(Change detection outputs)
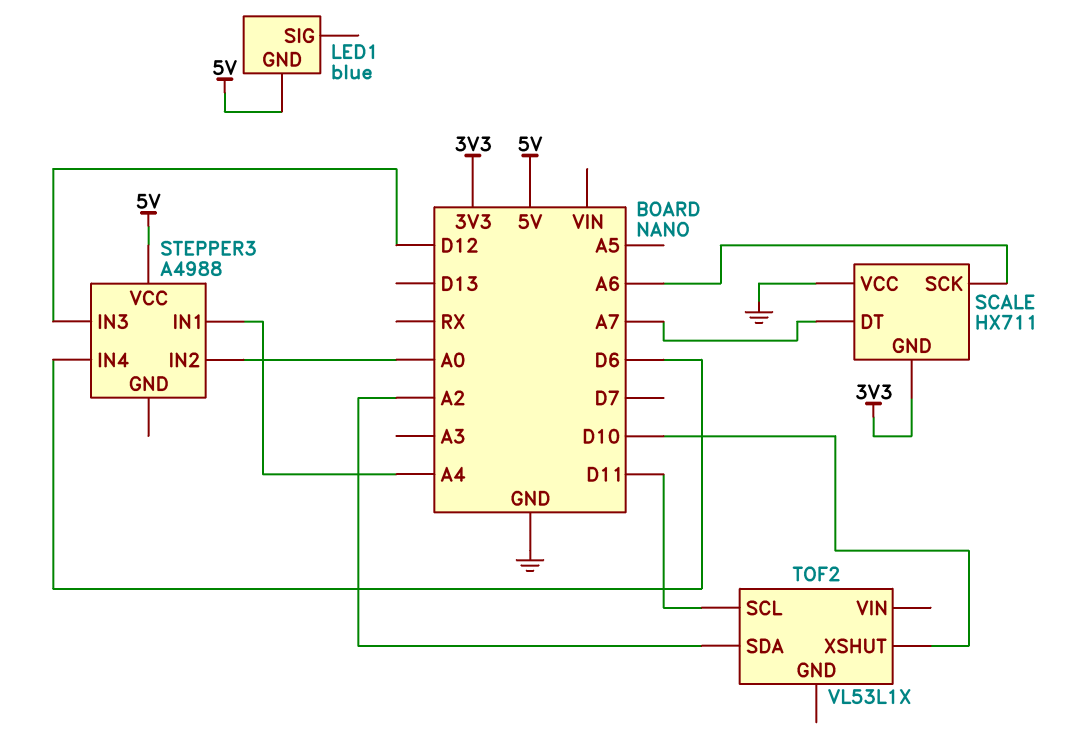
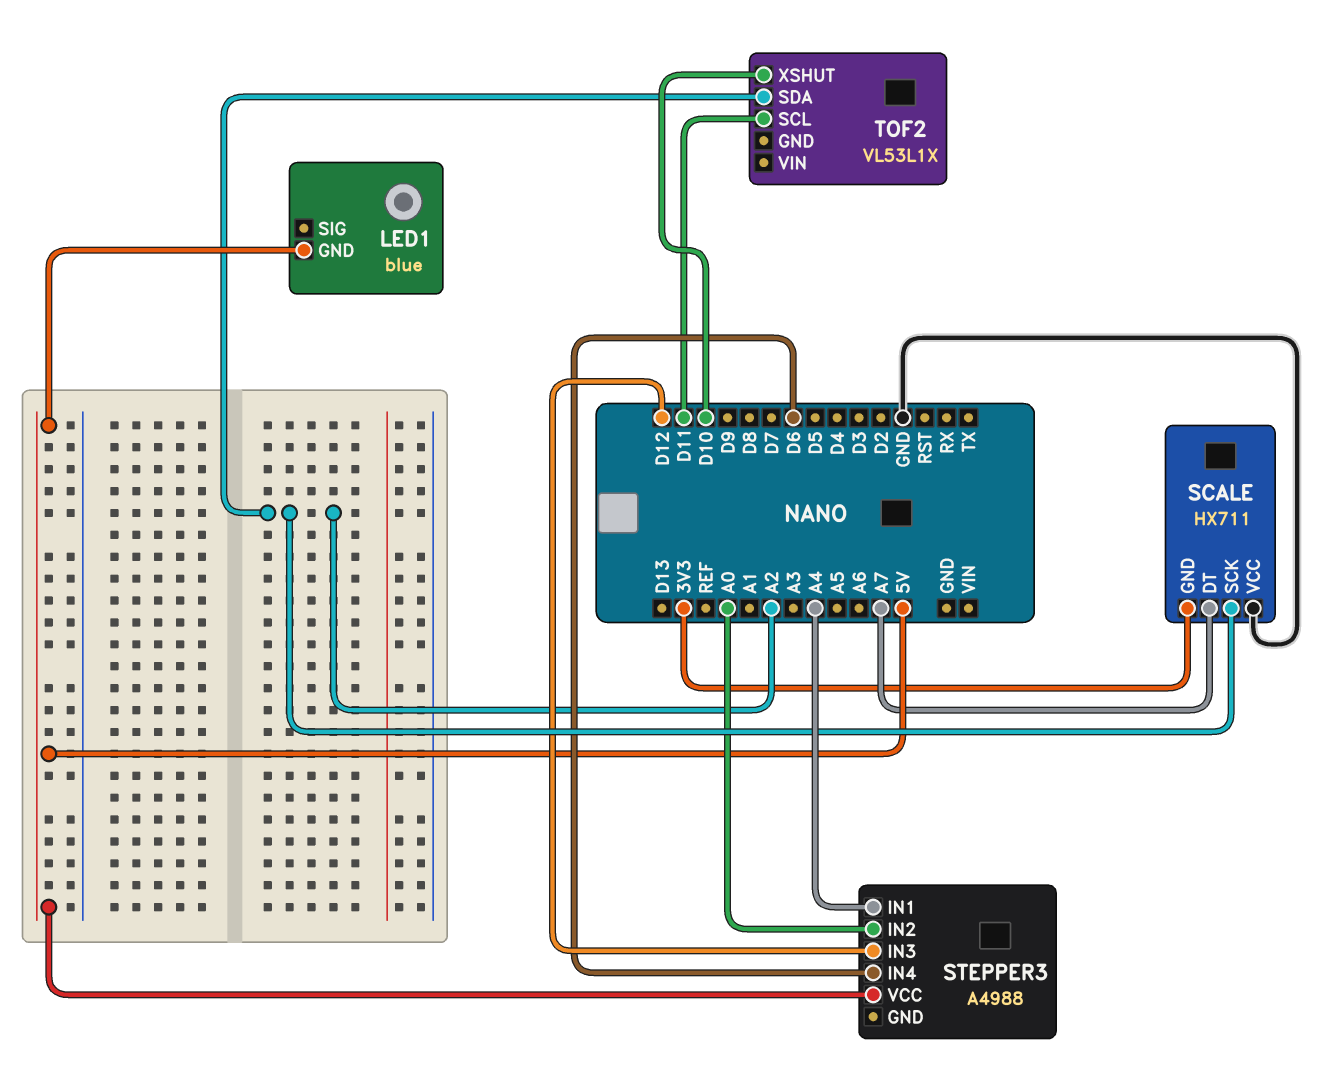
SCALE pin SCK: A6 -> A2

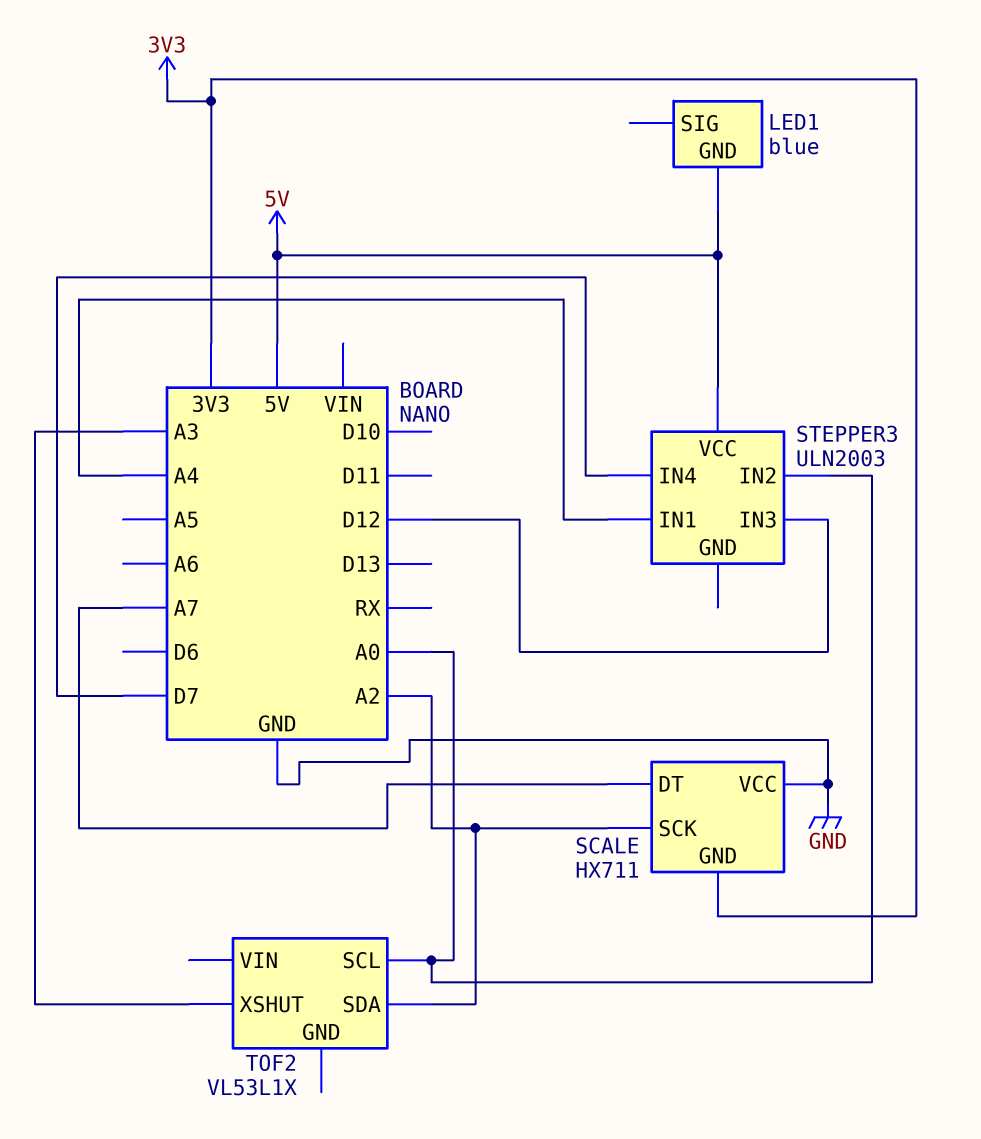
STEPPER3: A4988 -> ULN2003
STEPPER3 pin IN4: D6 -> D7
TOF2 pin SCL: D11 -> A0
TOF2 pin XSHUT: D10 -> A3

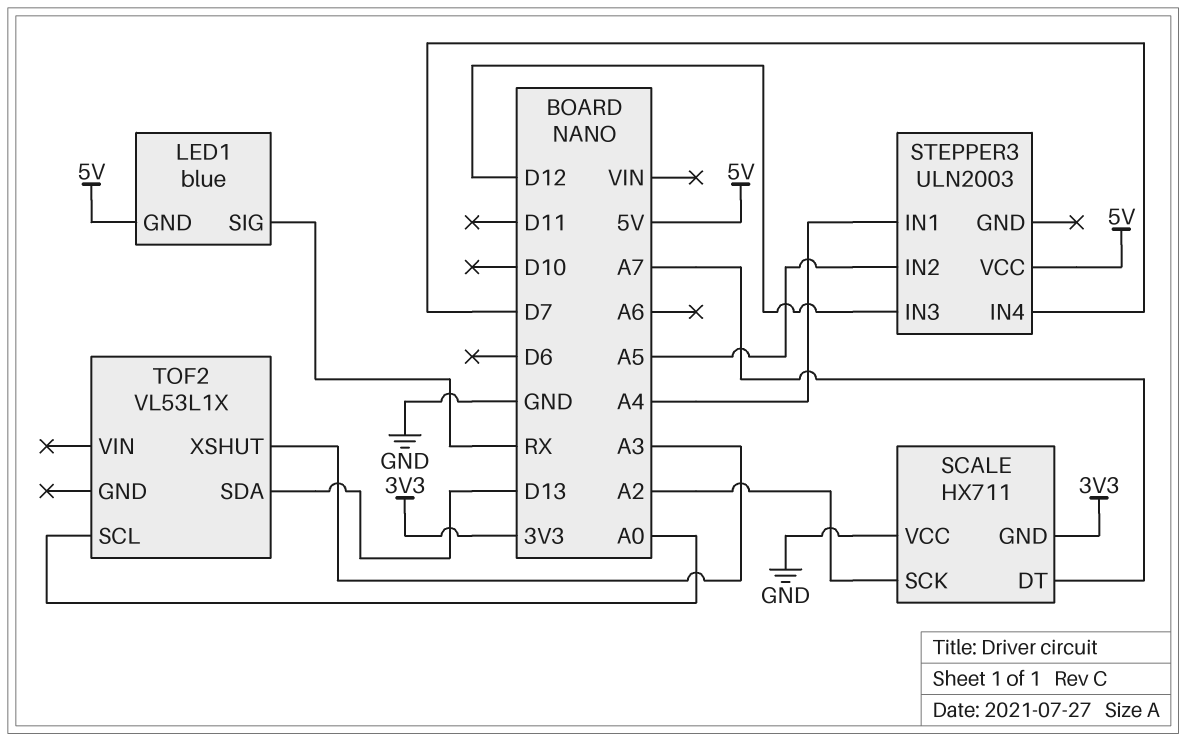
LED1 pin SIG: none -> RX
STEPPER3 pin IN2: A0 -> A5
TOF2 pin SDA: A2 -> D13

» **Task brief**
Copy out every line above, word for word, minus images.

» **Your response**
SCALE pin SCK: A6 -> A2

STEPPER3: A4988 -> ULN2003
STEPPER3 pin IN4: D6 -> D7
TOF2 pin SCL: D11 -> A0
TOF2 pin XSHUT: D10 -> A3

LED1 pin SIG: none -> RX
STEPPER3 pin IN2: A0 -> A5
TOF2 pin SDA: A2 -> D13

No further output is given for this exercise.